The task »
Across the material below, say how many lines contain the string "trophy", and add no other words.

Data for this exercise »
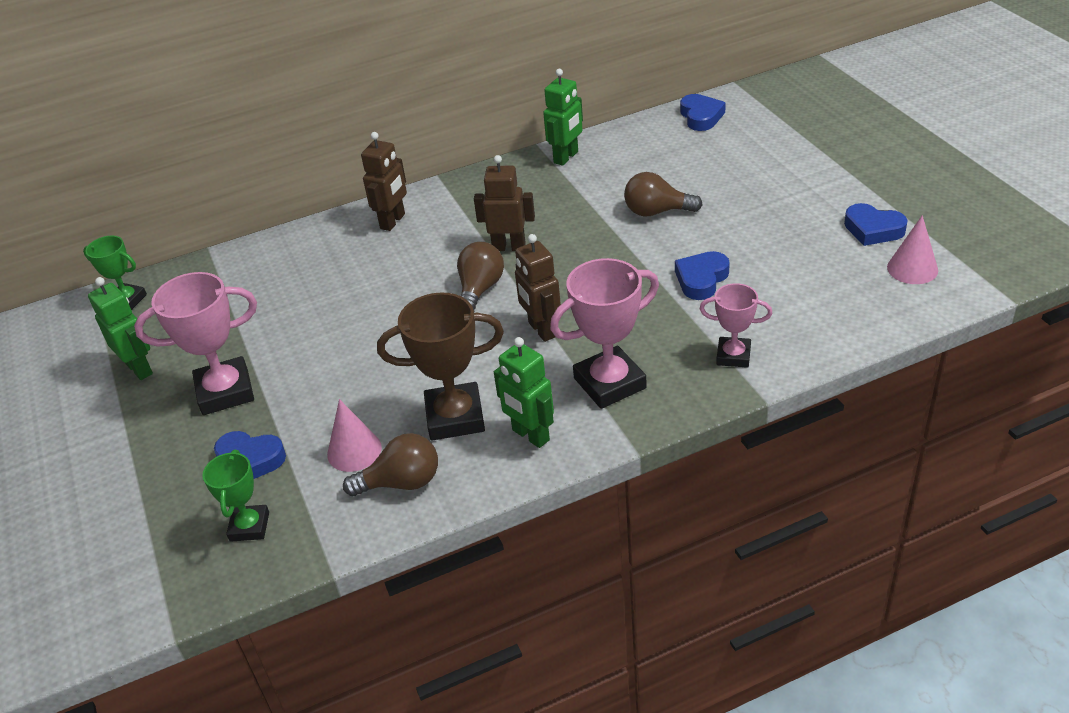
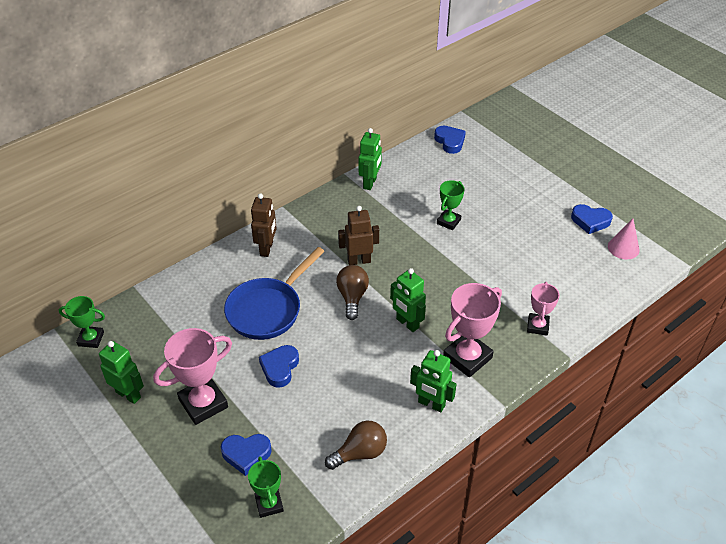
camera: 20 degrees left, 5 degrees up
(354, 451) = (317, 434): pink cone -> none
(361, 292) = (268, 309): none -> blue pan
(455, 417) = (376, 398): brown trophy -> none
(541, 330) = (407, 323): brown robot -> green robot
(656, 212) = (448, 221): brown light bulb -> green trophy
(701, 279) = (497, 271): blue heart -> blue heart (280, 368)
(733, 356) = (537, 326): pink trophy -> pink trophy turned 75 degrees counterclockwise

Your response »
3